• Work instructions: Copy the data exactly from the line that contains "tan brick A5:A6" through the line that contains "none -> brown brick O5:O6 level 3", keeping both end lines and leaving out everything else.

• Data for the task:
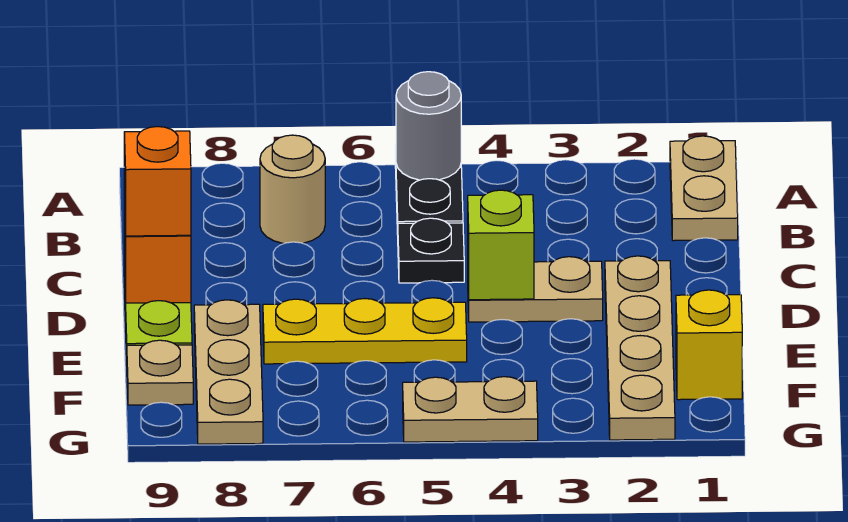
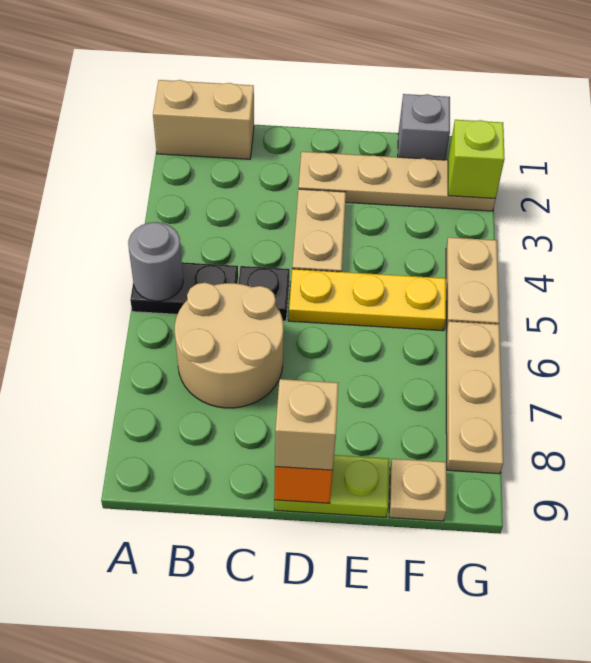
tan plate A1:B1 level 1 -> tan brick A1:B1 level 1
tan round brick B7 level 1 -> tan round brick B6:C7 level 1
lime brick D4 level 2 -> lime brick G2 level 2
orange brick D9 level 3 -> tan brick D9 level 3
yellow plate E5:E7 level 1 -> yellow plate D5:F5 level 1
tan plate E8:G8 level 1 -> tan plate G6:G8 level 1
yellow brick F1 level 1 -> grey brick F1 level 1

==

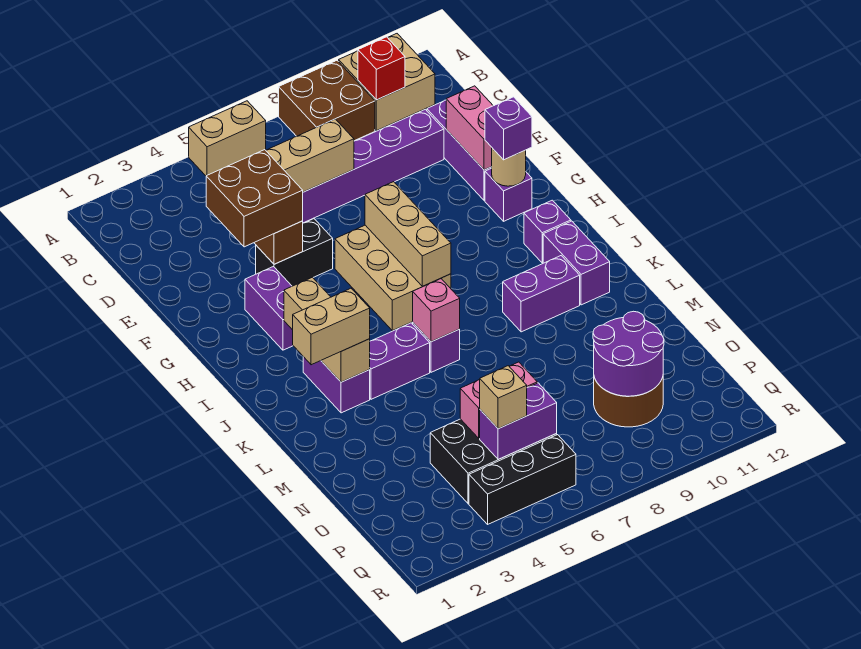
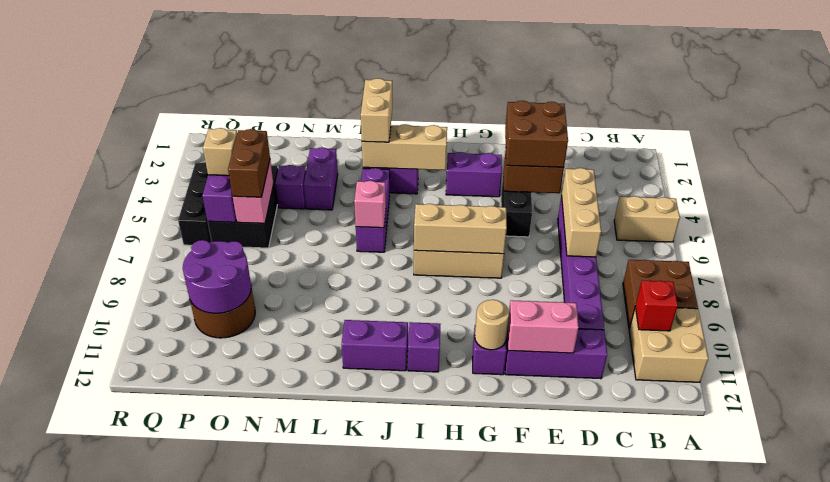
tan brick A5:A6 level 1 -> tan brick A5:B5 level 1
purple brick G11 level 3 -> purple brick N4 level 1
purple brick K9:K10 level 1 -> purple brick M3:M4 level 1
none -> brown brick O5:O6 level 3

* * *

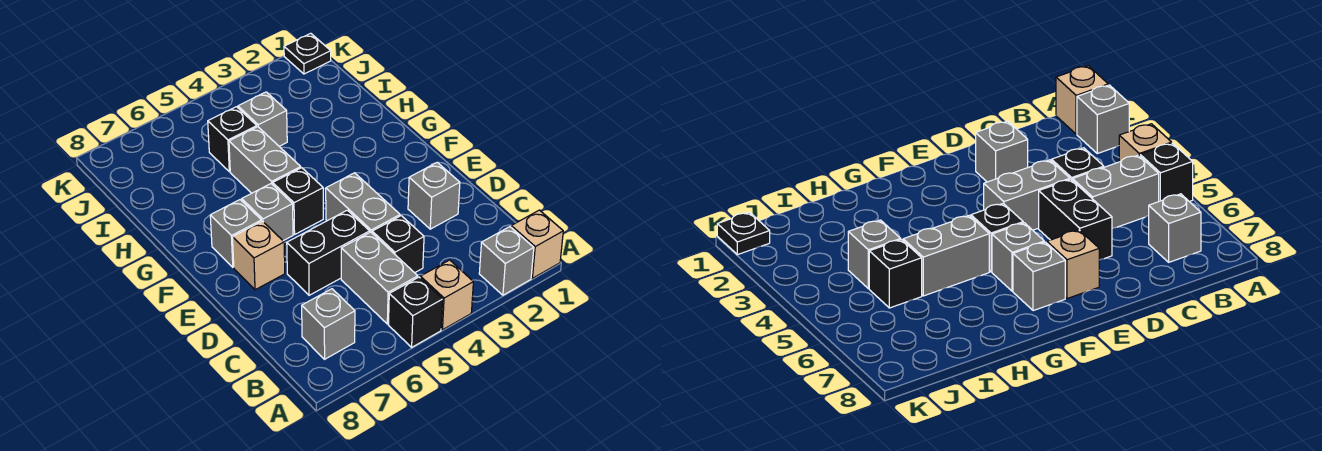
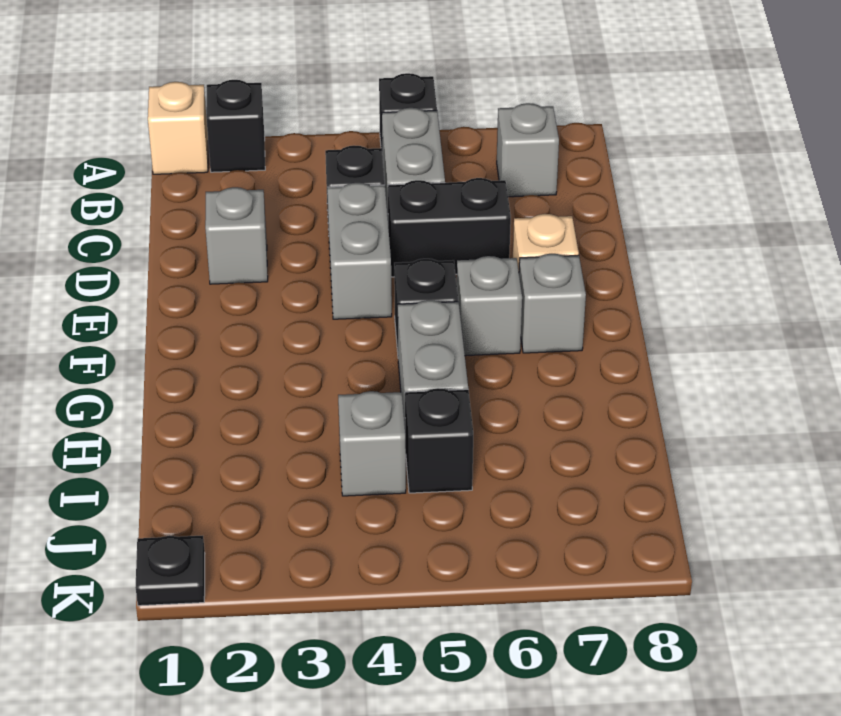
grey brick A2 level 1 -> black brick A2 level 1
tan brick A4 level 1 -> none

• Answer to the problem:
tan brick A5:A6 level 1 -> tan brick A5:B5 level 1
purple brick G11 level 3 -> purple brick N4 level 1
purple brick K9:K10 level 1 -> purple brick M3:M4 level 1
none -> brown brick O5:O6 level 3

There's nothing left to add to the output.